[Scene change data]

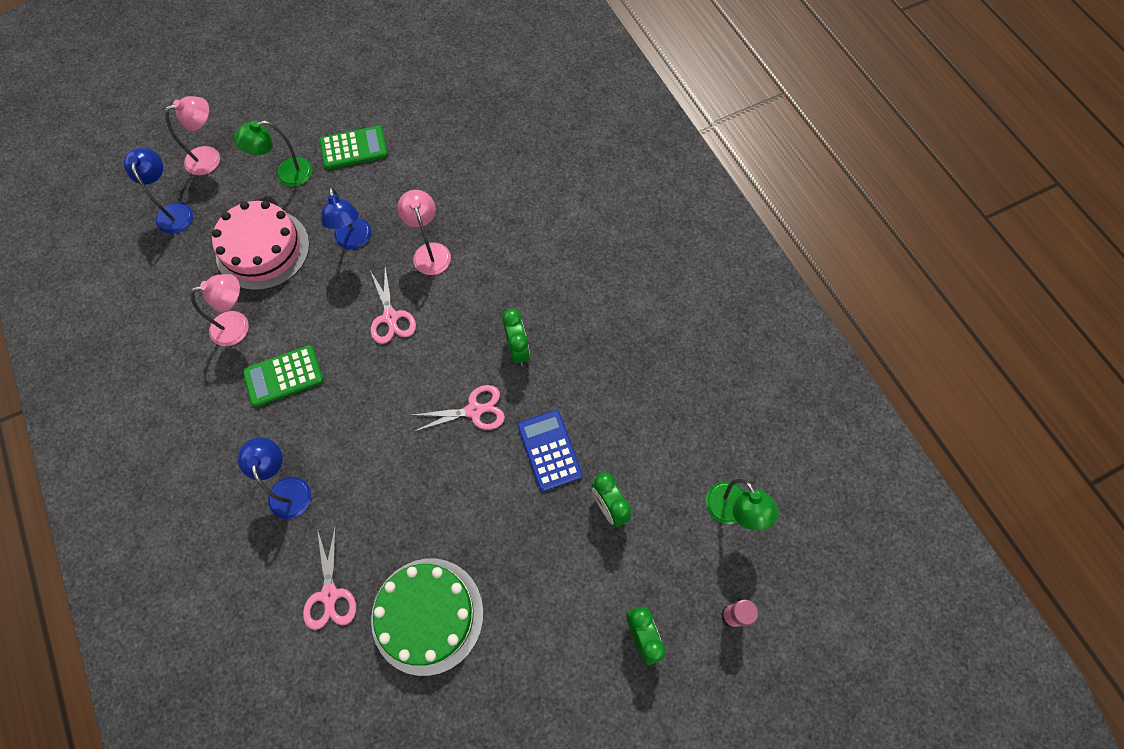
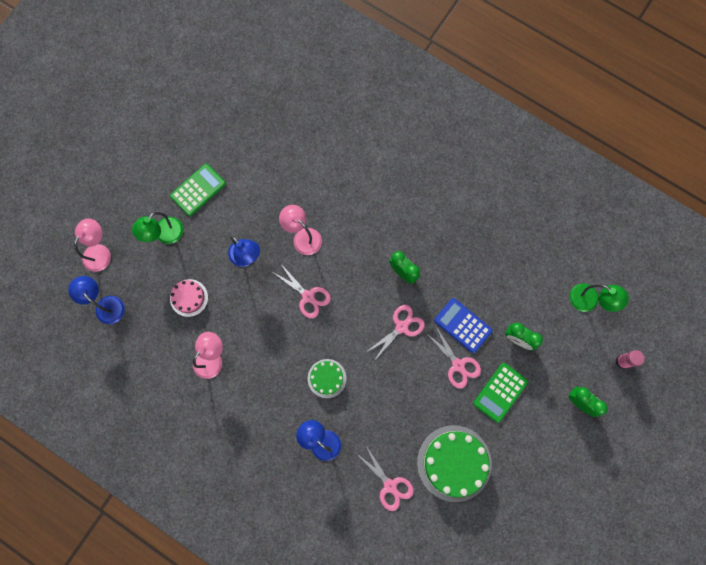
camera: 30 degrees left, 10 degrees up
(263, 249) = (189, 298): pink cake -> pink cake, size x0.54
(283, 376) = (266, 374): green calculator -> green calculator (500, 392)
(347, 420) = (327, 378): none -> green cake
(512, 494) = (458, 365): none -> pink scissors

### DIRECTIONS
Your answer must be every line from the entries that contains the string "pink", copied as it stands.

### SOLVED PROBLEM
(263, 249) = (189, 298): pink cake -> pink cake, size x0.54
(512, 494) = (458, 365): none -> pink scissors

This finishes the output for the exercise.